» Task item: In the copy, include every entry exactly but none of the pictures.

» Task input:
-*-*-
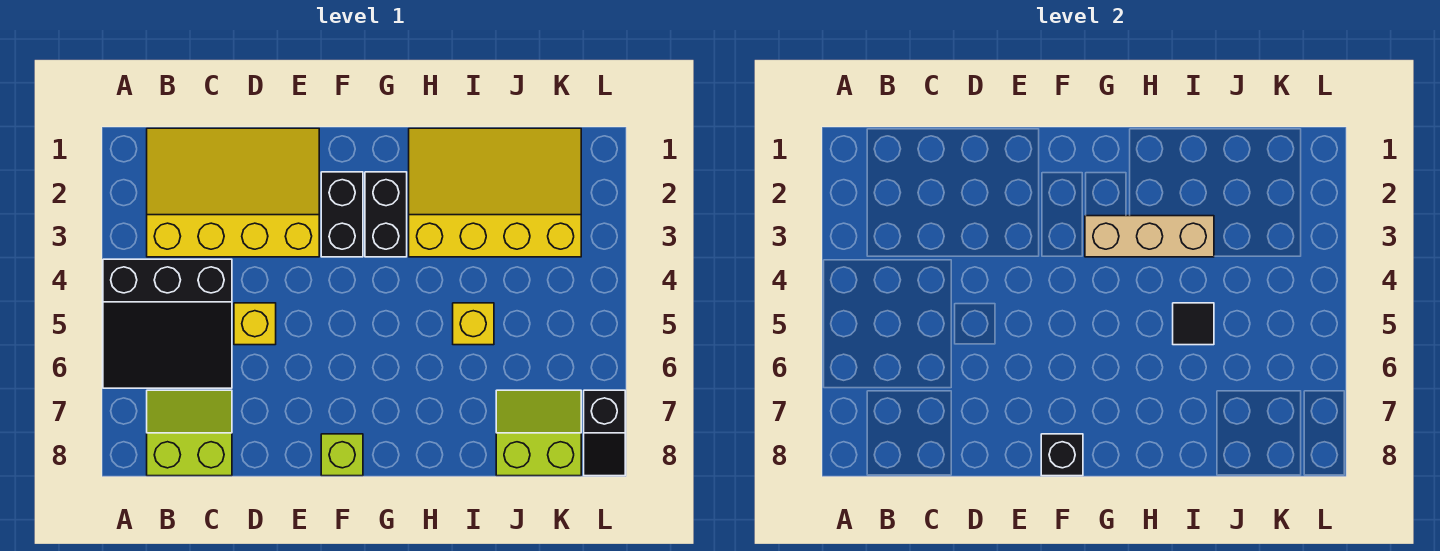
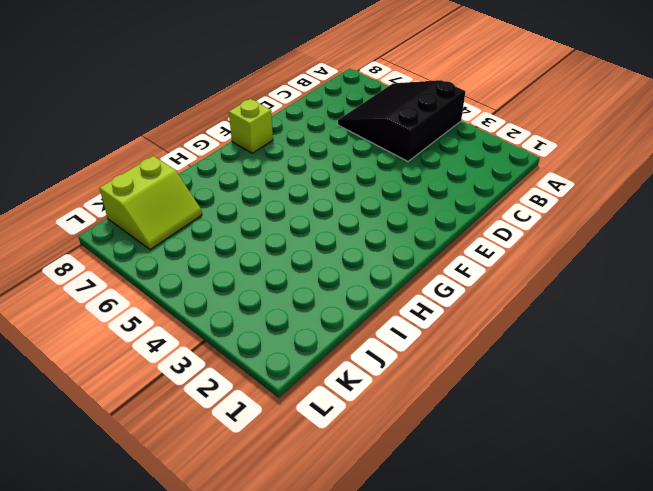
none -> yellow slope B1:E3 level 1 top 3
none -> lime slope B7:C8 level 1 top 8
none -> yellow brick D5 level 1

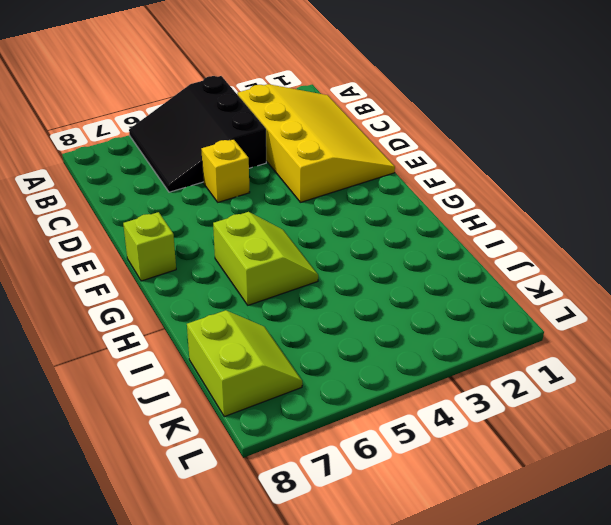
lime slope G5:H6 level 1 top 6 -> lime slope B7:C8 level 1 top 8
none -> black brick F2:F3 level 1
none -> black brick G2:G3 level 1
none -> yellow slope H1:K3 level 1 top 3

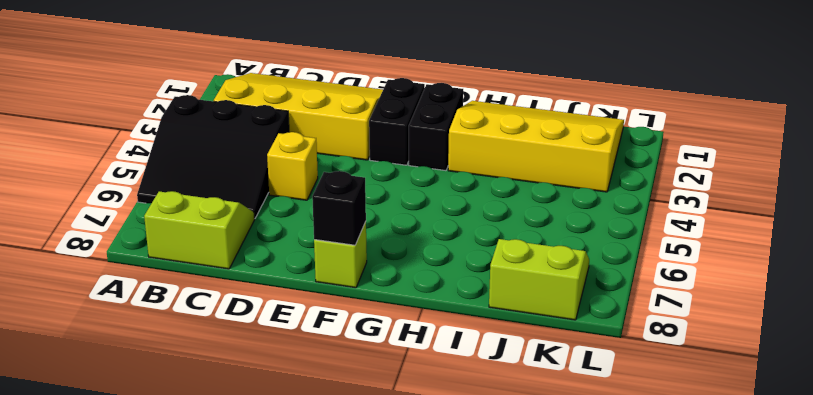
none -> yellow brick I5 level 1
none -> black slope L7:L8 level 1 top 7
none -> tan brick G3:I3 level 2

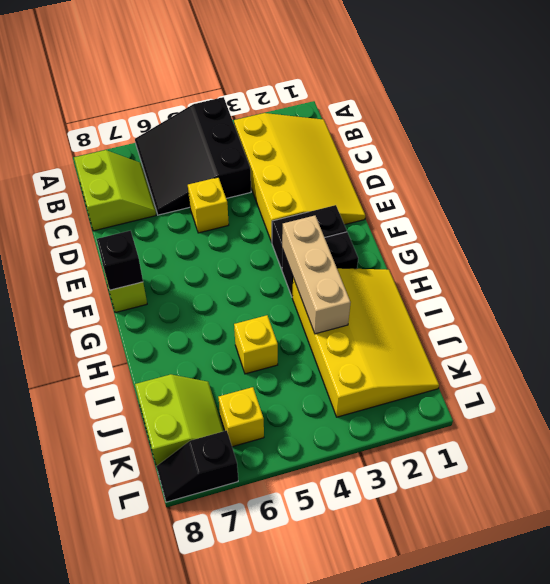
yellow brick K6 level 1 -> none
none -> black tile I5 level 2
-*-*-
» Task output:
none -> yellow slope B1:E3 level 1 top 3
none -> lime slope B7:C8 level 1 top 8
none -> yellow brick D5 level 1

lime slope G5:H6 level 1 top 6 -> lime slope B7:C8 level 1 top 8
none -> black brick F2:F3 level 1
none -> black brick G2:G3 level 1
none -> yellow slope H1:K3 level 1 top 3

none -> yellow brick I5 level 1
none -> black slope L7:L8 level 1 top 7
none -> tan brick G3:I3 level 2

yellow brick K6 level 1 -> none
none -> black tile I5 level 2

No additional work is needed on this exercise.